* [Task details] Below are the records; retype each one exactly.

* [Content revision data]
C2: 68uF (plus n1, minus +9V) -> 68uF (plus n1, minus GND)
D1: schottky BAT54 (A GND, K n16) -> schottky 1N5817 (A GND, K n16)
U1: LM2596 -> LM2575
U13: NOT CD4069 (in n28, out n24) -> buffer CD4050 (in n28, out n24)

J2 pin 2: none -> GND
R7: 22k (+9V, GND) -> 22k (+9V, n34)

* [Result]
C2: 68uF (plus n1, minus +9V) -> 68uF (plus n1, minus GND)
D1: schottky BAT54 (A GND, K n16) -> schottky 1N5817 (A GND, K n16)
U1: LM2596 -> LM2575
U13: NOT CD4069 (in n28, out n24) -> buffer CD4050 (in n28, out n24)

J2 pin 2: none -> GND
R7: 22k (+9V, GND) -> 22k (+9V, n34)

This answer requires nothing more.